Converta em uma lista JSON de strings as linhas das entradas abaixo, da linha que contém "black triangle: moved 12 px left, 1 px down" até o fim das entradas, incluídas ambas as extremidades, com uma string por linha e sem as linhas em branco. Não inclua as imagens na resposta.

> Dados fornecidos
* * * *
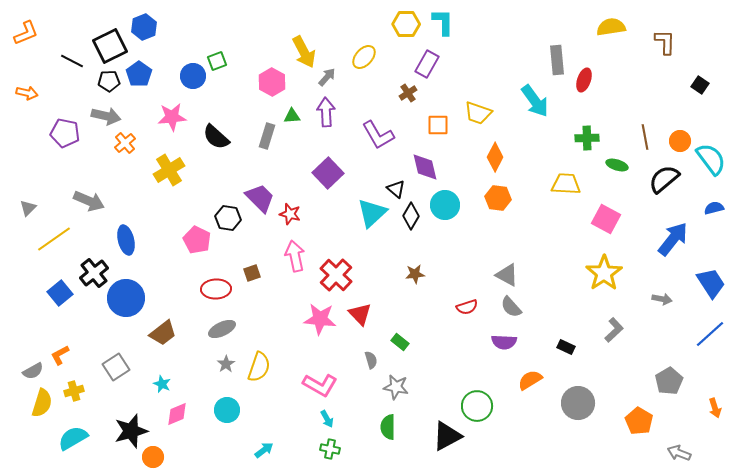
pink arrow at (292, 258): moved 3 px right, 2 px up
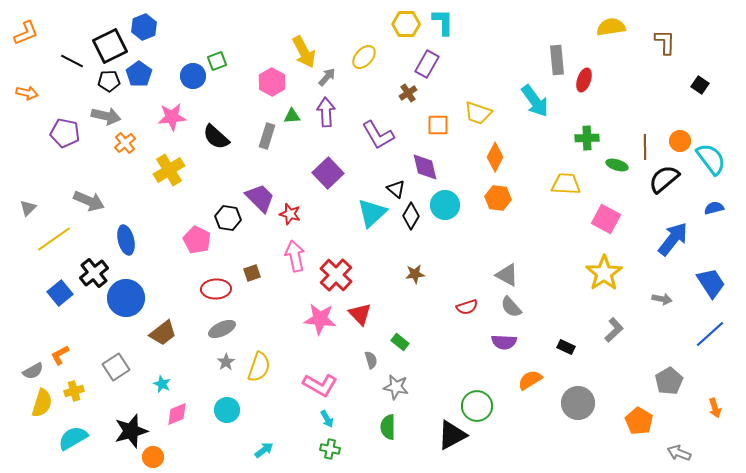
brown line at (645, 137): moved 10 px down; rotated 10 degrees clockwise
gray star at (226, 364): moved 2 px up
black triangle at (447, 436): moved 5 px right, 1 px up
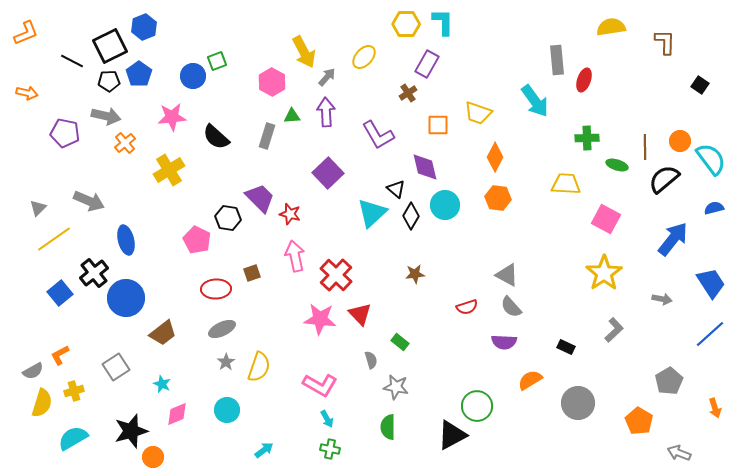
gray triangle at (28, 208): moved 10 px right
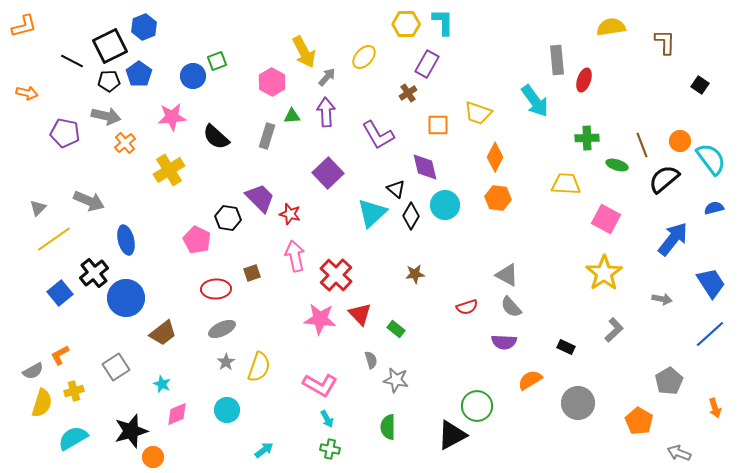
orange L-shape at (26, 33): moved 2 px left, 7 px up; rotated 8 degrees clockwise
brown line at (645, 147): moved 3 px left, 2 px up; rotated 20 degrees counterclockwise
green rectangle at (400, 342): moved 4 px left, 13 px up
gray star at (396, 387): moved 7 px up
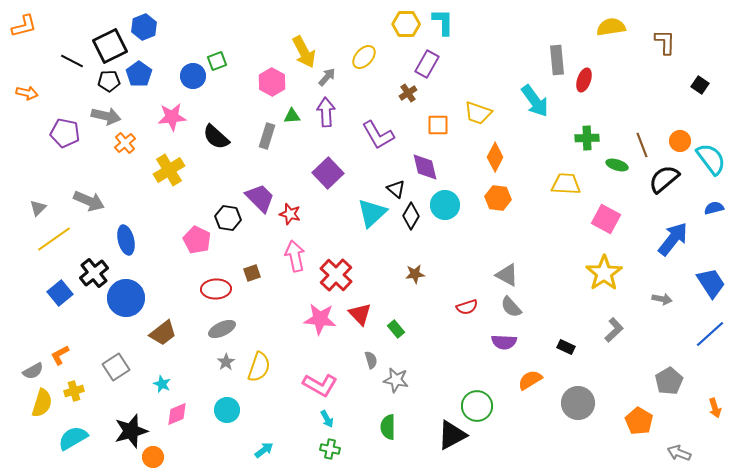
green rectangle at (396, 329): rotated 12 degrees clockwise
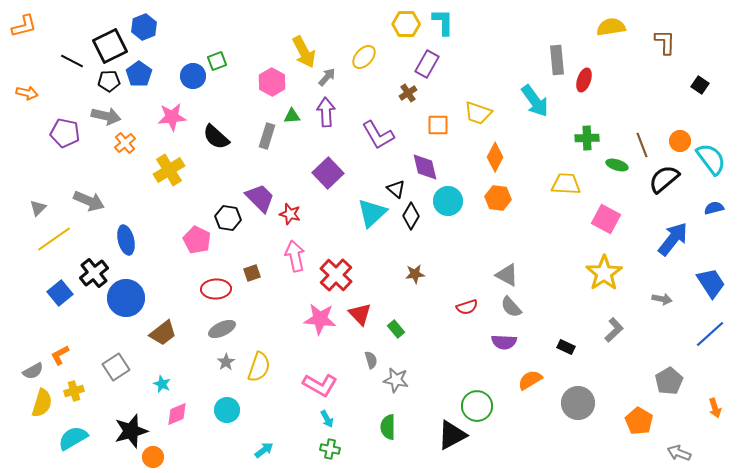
cyan circle at (445, 205): moved 3 px right, 4 px up
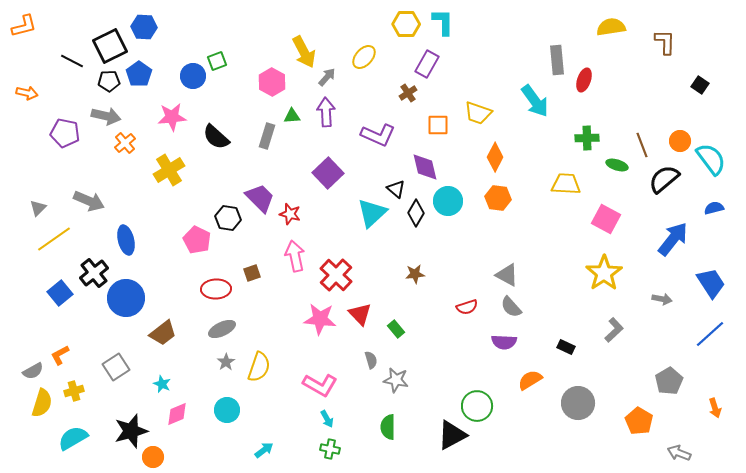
blue hexagon at (144, 27): rotated 25 degrees clockwise
purple L-shape at (378, 135): rotated 36 degrees counterclockwise
black diamond at (411, 216): moved 5 px right, 3 px up
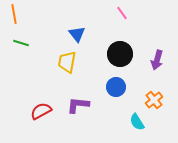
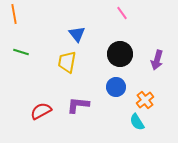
green line: moved 9 px down
orange cross: moved 9 px left
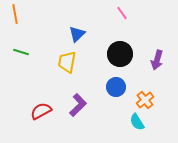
orange line: moved 1 px right
blue triangle: rotated 24 degrees clockwise
purple L-shape: rotated 130 degrees clockwise
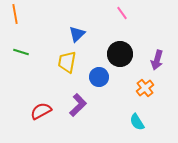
blue circle: moved 17 px left, 10 px up
orange cross: moved 12 px up
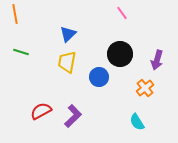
blue triangle: moved 9 px left
purple L-shape: moved 5 px left, 11 px down
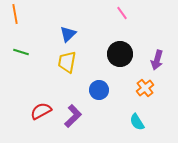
blue circle: moved 13 px down
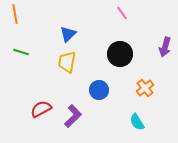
purple arrow: moved 8 px right, 13 px up
red semicircle: moved 2 px up
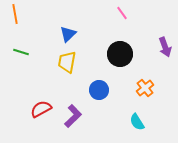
purple arrow: rotated 36 degrees counterclockwise
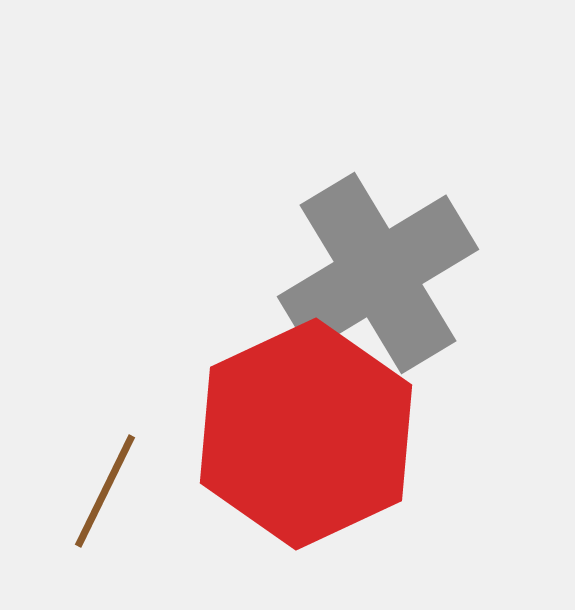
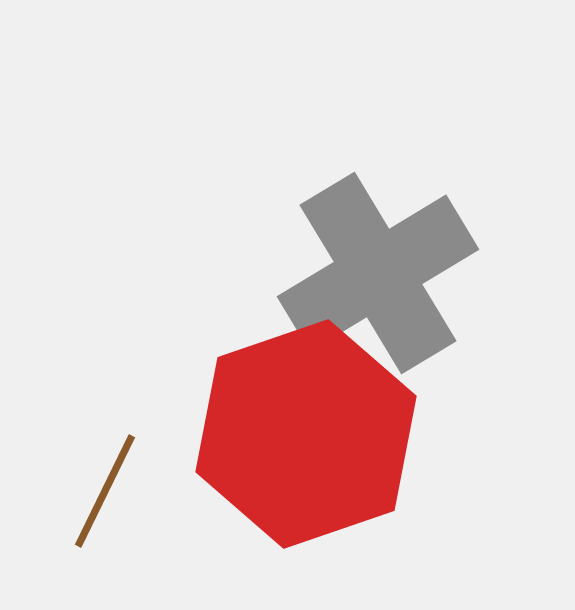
red hexagon: rotated 6 degrees clockwise
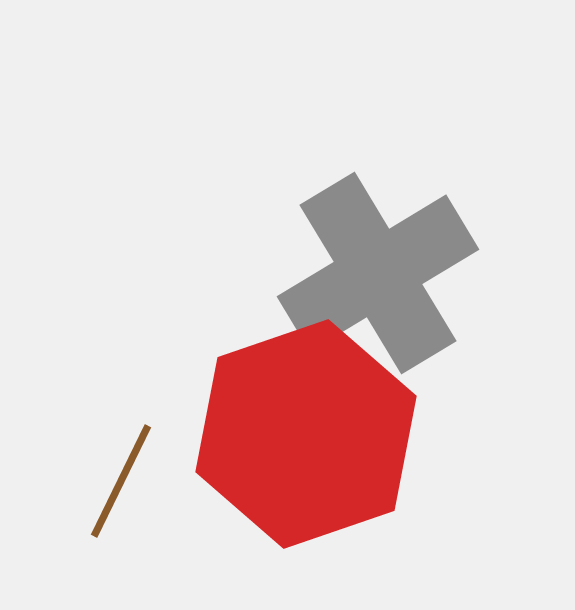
brown line: moved 16 px right, 10 px up
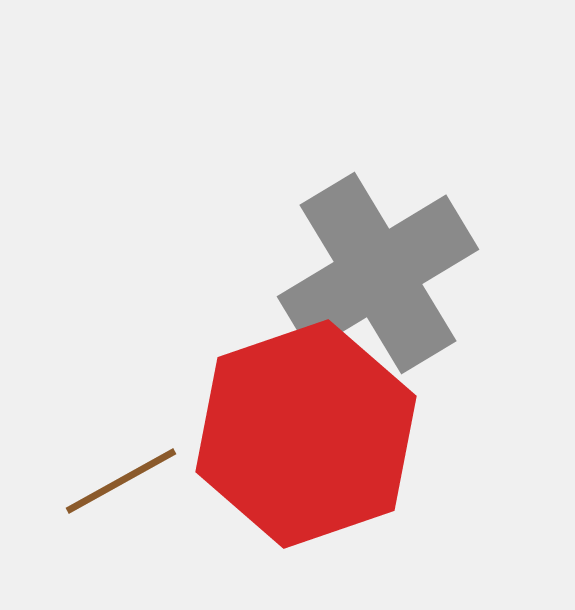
brown line: rotated 35 degrees clockwise
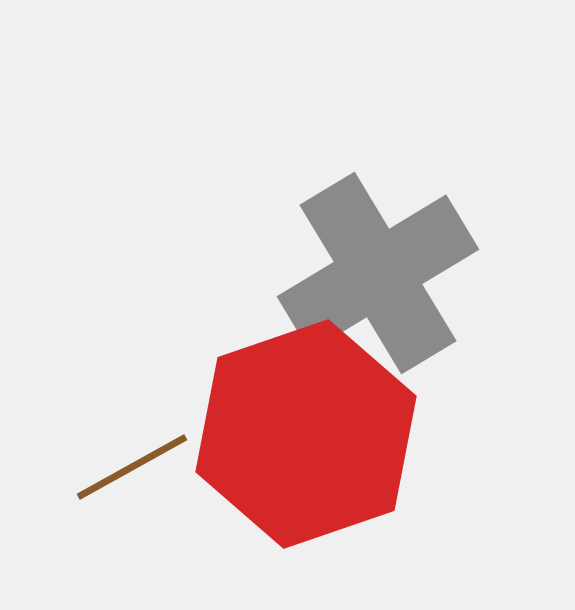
brown line: moved 11 px right, 14 px up
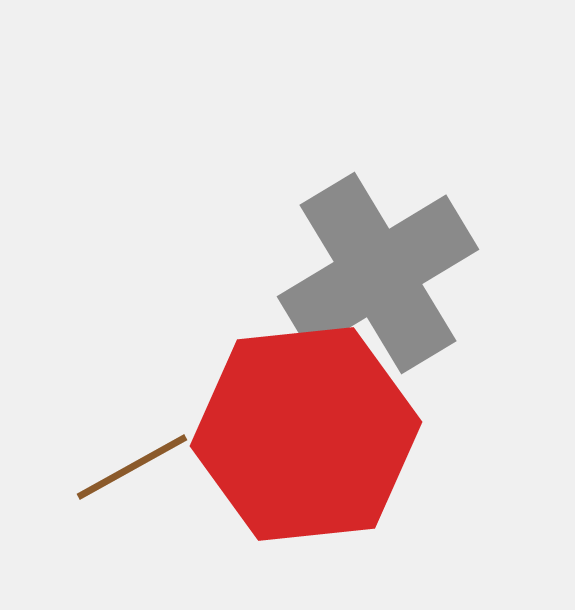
red hexagon: rotated 13 degrees clockwise
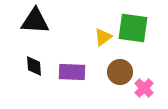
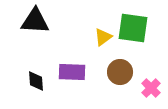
black diamond: moved 2 px right, 15 px down
pink cross: moved 7 px right
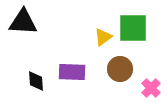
black triangle: moved 12 px left, 1 px down
green square: rotated 8 degrees counterclockwise
brown circle: moved 3 px up
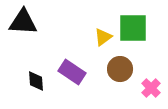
purple rectangle: rotated 32 degrees clockwise
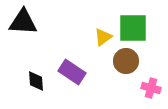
brown circle: moved 6 px right, 8 px up
pink cross: rotated 30 degrees counterclockwise
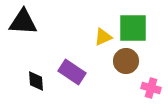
yellow triangle: rotated 12 degrees clockwise
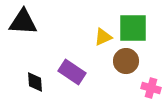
black diamond: moved 1 px left, 1 px down
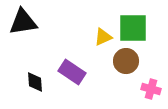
black triangle: rotated 12 degrees counterclockwise
pink cross: moved 1 px down
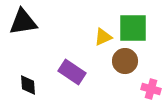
brown circle: moved 1 px left
black diamond: moved 7 px left, 3 px down
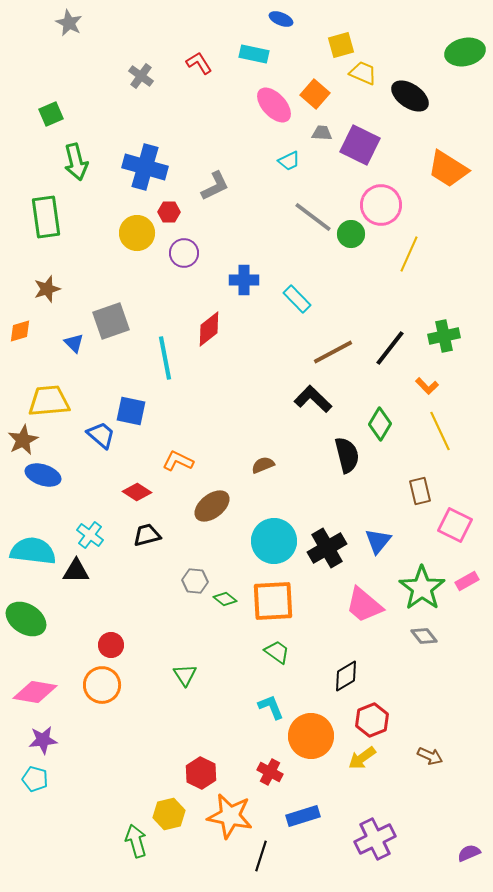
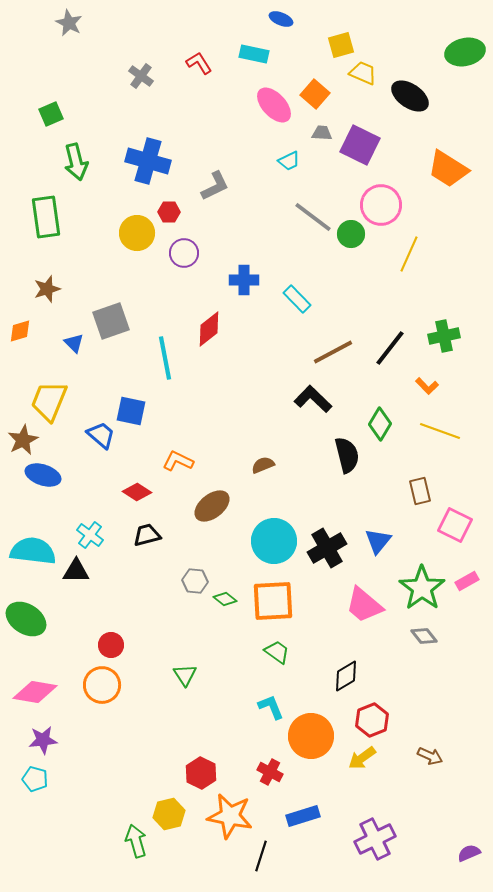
blue cross at (145, 167): moved 3 px right, 6 px up
yellow trapezoid at (49, 401): rotated 63 degrees counterclockwise
yellow line at (440, 431): rotated 45 degrees counterclockwise
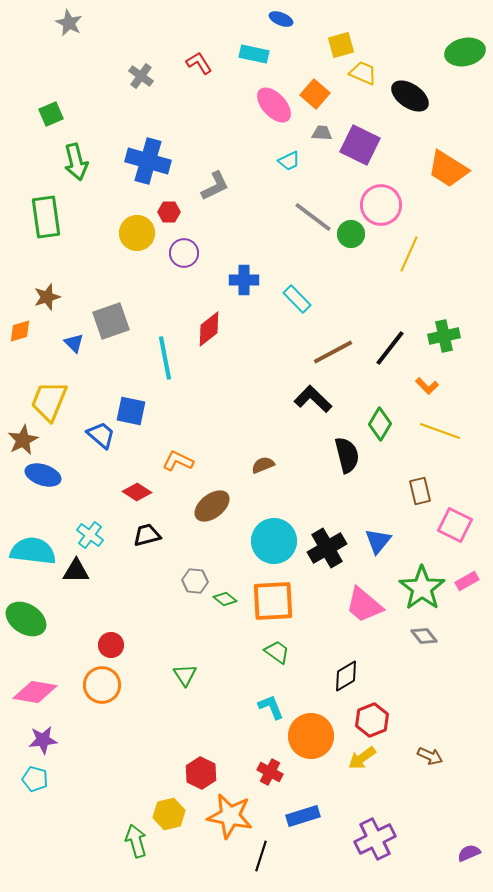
brown star at (47, 289): moved 8 px down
* * * *
> Resultado do exercício
[
  "black triangle: moved 12 px left, 1 px down",
  "green square: rotated 8 degrees counterclockwise",
  "brown circle: moved 3 px up",
  "purple rectangle: rotated 32 degrees clockwise",
  "brown circle: moved 6 px right, 8 px up",
  "pink cross: rotated 30 degrees counterclockwise",
  "yellow triangle: rotated 12 degrees clockwise",
  "black diamond: moved 1 px left, 1 px down",
  "black triangle: rotated 12 degrees counterclockwise",
  "pink cross: moved 1 px down",
  "brown circle: moved 1 px left",
  "black diamond: moved 7 px left, 3 px down",
  "blue cross at (145, 167): moved 3 px right, 6 px up",
  "yellow trapezoid at (49, 401): rotated 63 degrees counterclockwise",
  "yellow line at (440, 431): rotated 45 degrees counterclockwise",
  "brown star at (47, 289): moved 8 px down"
]